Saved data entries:
· · · · ·

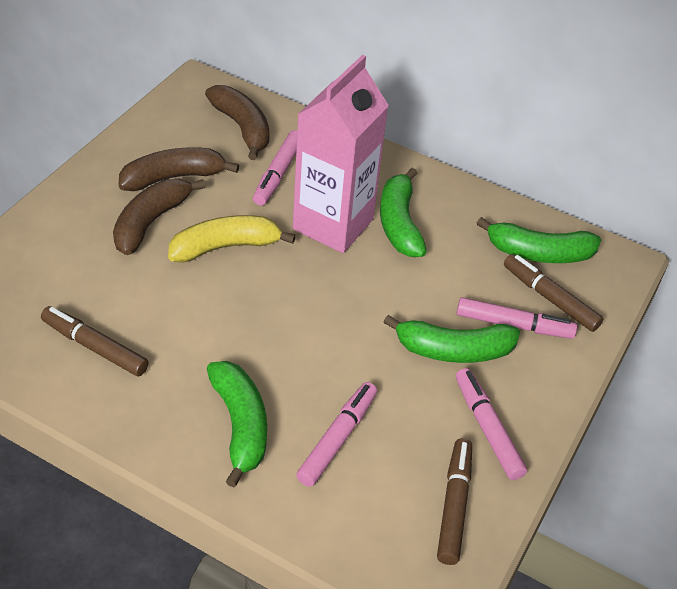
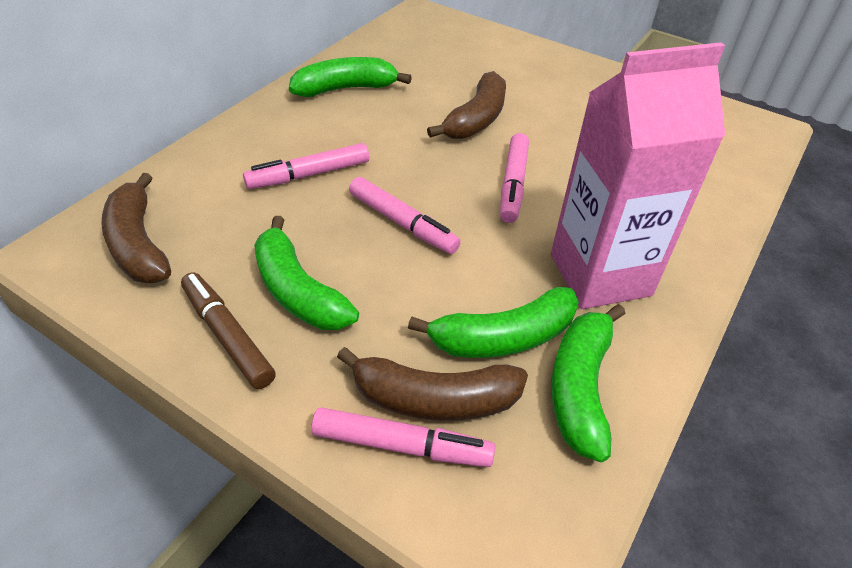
brown marker: [41,306,149,376] [437,438,472,565] [504,254,603,332] = 3 -> [181,272,276,389] = 1
yellow banana: [168,215,296,262] = 1 -> none = 0

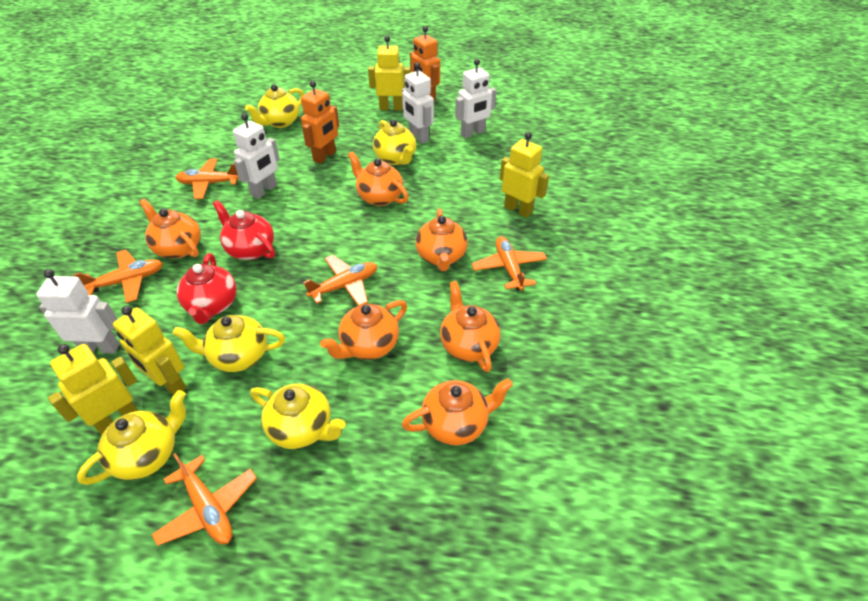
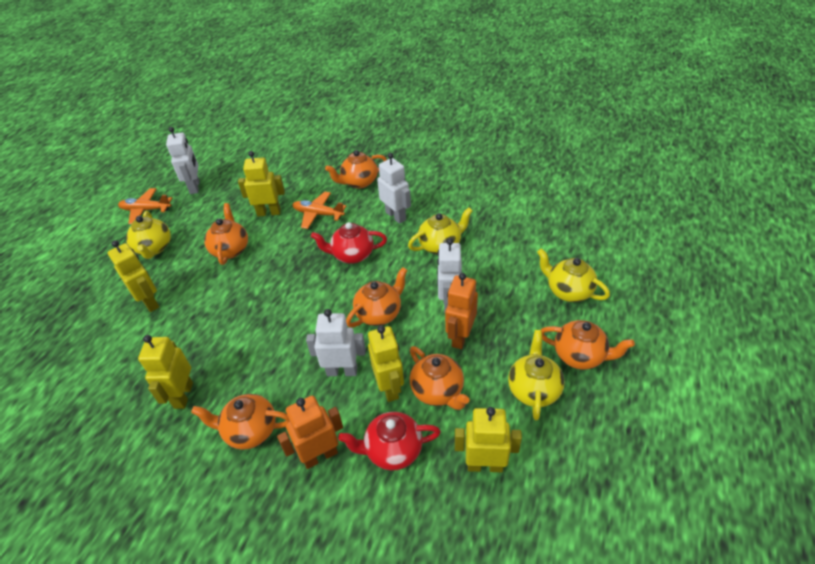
orange plane: [73,250,163,303] [151,453,257,546] [175,159,239,199] [303,255,377,306] [472,236,547,291] = 5 -> [118,188,172,224] [292,192,346,229] = 2
yellow robot: [48,344,138,435] [113,306,186,395] [368,36,410,110] [500,132,549,218] = 4 -> [108,240,159,312] [138,335,193,409] [238,151,285,217] [368,325,404,402] [455,407,522,472] = 5
yellow teapot: [77,390,186,485] [173,315,285,372] [245,84,304,128] [250,383,346,449] [373,119,416,165] = 5 -> [126,211,171,259] [408,208,473,255] [508,330,565,421] [537,248,610,302] = 4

· · · · ·

Work task – Copy each line of the records that has "yellow" in it.

Exercise solution –
yellow banana: [168,215,296,262] = 1 -> none = 0
yellow robot: [48,344,138,435] [113,306,186,395] [368,36,410,110] [500,132,549,218] = 4 -> [108,240,159,312] [138,335,193,409] [238,151,285,217] [368,325,404,402] [455,407,522,472] = 5
yellow teapot: [77,390,186,485] [173,315,285,372] [245,84,304,128] [250,383,346,449] [373,119,416,165] = 5 -> [126,211,171,259] [408,208,473,255] [508,330,565,421] [537,248,610,302] = 4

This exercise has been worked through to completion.